§ Provided material:
####

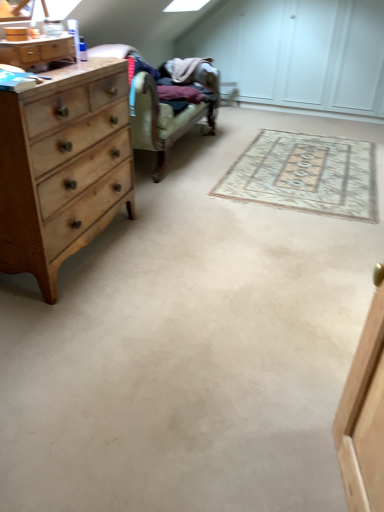
Question: Is light brown wood chest of drawers at left further to camera compared to beige woven rug at center?

Choices:
 (A) yes
 (B) no

Answer: (B)

Question: Is light brown wood chest of drawers at left oriented towards beige woven rug at center?

Choices:
 (A) yes
 (B) no

Answer: (B)

Question: Can you confirm if light brown wood chest of drawers at left is smaller than beige woven rug at center?

Choices:
 (A) yes
 (B) no

Answer: (B)

Question: Considering the relative sizes of light brown wood chest of drawers at left and beige woven rug at center in the image provided, is light brown wood chest of drawers at left bigger than beige woven rug at center?

Choices:
 (A) no
 (B) yes

Answer: (B)

Question: Considering the relative sizes of light brown wood chest of drawers at left and beige woven rug at center in the image provided, is light brown wood chest of drawers at left thinner than beige woven rug at center?

Choices:
 (A) no
 (B) yes

Answer: (B)

Question: Can you see light brown wood chest of drawers at left touching beige woven rug at center?

Choices:
 (A) yes
 (B) no

Answer: (B)

Question: Is beige woven rug at center to the right of light brown wood chest of drawers at left from the viewer's perspective?

Choices:
 (A) yes
 (B) no

Answer: (A)

Question: From the image's perspective, does beige woven rug at center appear lower than light brown wood chest of drawers at left?

Choices:
 (A) no
 (B) yes

Answer: (A)

Question: From the image's perspective, does beige woven rug at center appear higher than light brown wood chest of drawers at left?

Choices:
 (A) yes
 (B) no

Answer: (A)

Question: From a real-world perspective, does beige woven rug at center sit lower than light brown wood chest of drawers at left?

Choices:
 (A) no
 (B) yes

Answer: (B)

Question: Is light brown wood chest of drawers at left completely or partially inside beige woven rug at center?

Choices:
 (A) no
 (B) yes

Answer: (A)

Question: Is beige woven rug at center positioned with its back to light brown wood chest of drawers at left?

Choices:
 (A) yes
 (B) no

Answer: (B)

Question: Is beige woven rug at center smaller than wooden dresser at left?

Choices:
 (A) yes
 (B) no

Answer: (B)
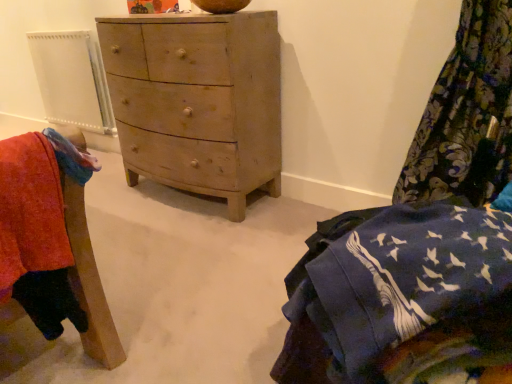
Question: Choose the correct answer: Is wooden chest of drawers at center inside wooden chair at lower left or outside it?

Choices:
 (A) inside
 (B) outside

Answer: (B)

Question: From a real-world perspective, relative to wooden chair at lower left, is wooden chest of drawers at center vertically above or below?

Choices:
 (A) below
 (B) above

Answer: (A)

Question: Estimate the real-world distances between objects in this image. Which object is farther from the wooden chest of drawers at center?

Choices:
 (A) blue cotton blanket at lower right
 (B) wooden chair at lower left
 (C) floral fabric curtain at right
 (D) white plastic radiator at left

Answer: (A)

Question: Which is farther from the blue cotton blanket at lower right?

Choices:
 (A) wooden chair at lower left
 (B) floral fabric curtain at right
 (C) white plastic radiator at left
 (D) wooden chest of drawers at center

Answer: (C)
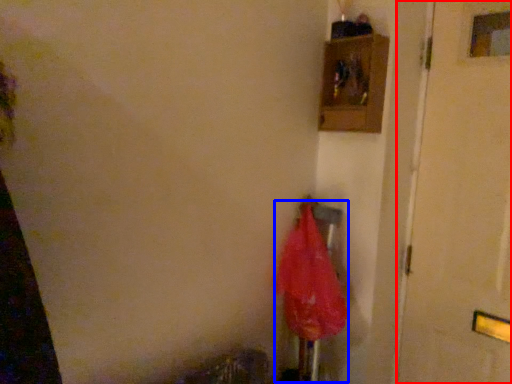
Question: Which of the following is the farthest to the observer, door (highlighted by a red box) or umbrella (highlighted by a blue box)?

Choices:
 (A) door
 (B) umbrella

Answer: (B)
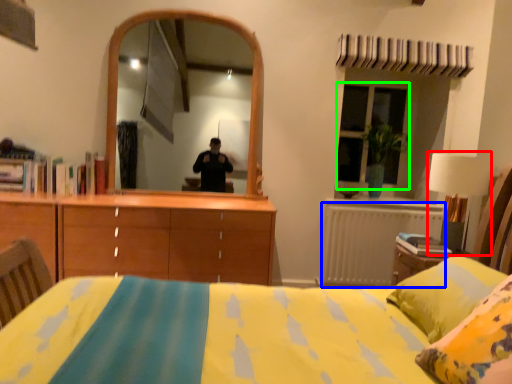
Question: Which object is positioned farthest from table lamp (highlighted by a red box)? Select from radiator (highlighted by a blue box) and window (highlighted by a green box).

Choices:
 (A) radiator
 (B) window

Answer: (B)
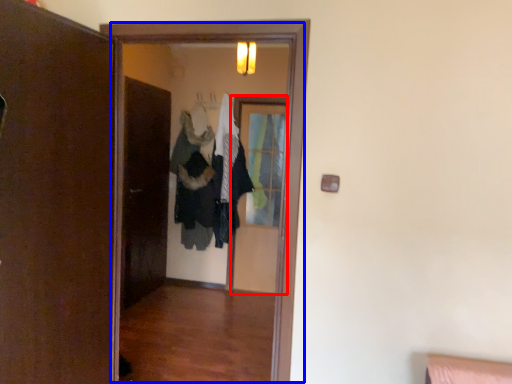
Question: Among these objects, which one is farthest to the camera, screen door (highlighted by a red box) or screen door (highlighted by a blue box)?

Choices:
 (A) screen door
 (B) screen door

Answer: (A)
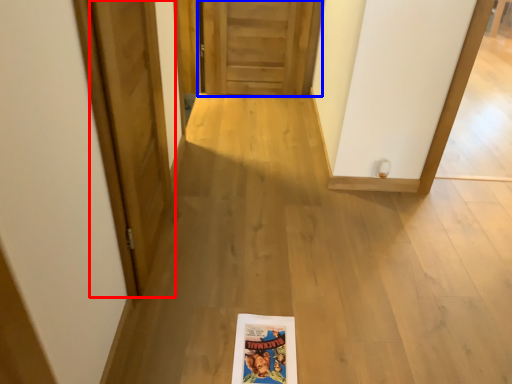
Question: Which of the following is the farthest to the observer, door (highlighted by a red box) or door (highlighted by a blue box)?

Choices:
 (A) door
 (B) door

Answer: (B)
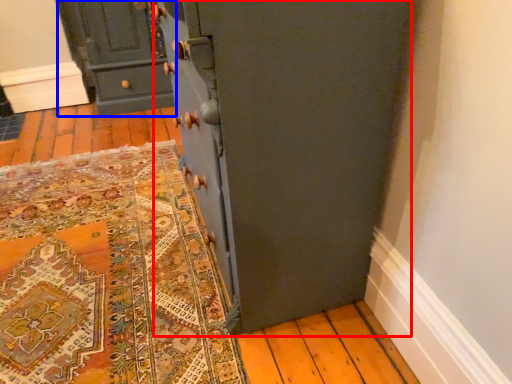
Question: Which object is closer to the camera taking this photo, cupboard (highlighted by a red box) or chest of drawers (highlighted by a blue box)?

Choices:
 (A) cupboard
 (B) chest of drawers

Answer: (A)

####

§ Task goal: From the material above, pull out each line that contains the string "below", and leave out every other line.

§ Answer to this task:
Question: From a real-world perspective, relative to wooden chair at lower left, is wooden chest of drawers at center vertically above or below?
 (A) below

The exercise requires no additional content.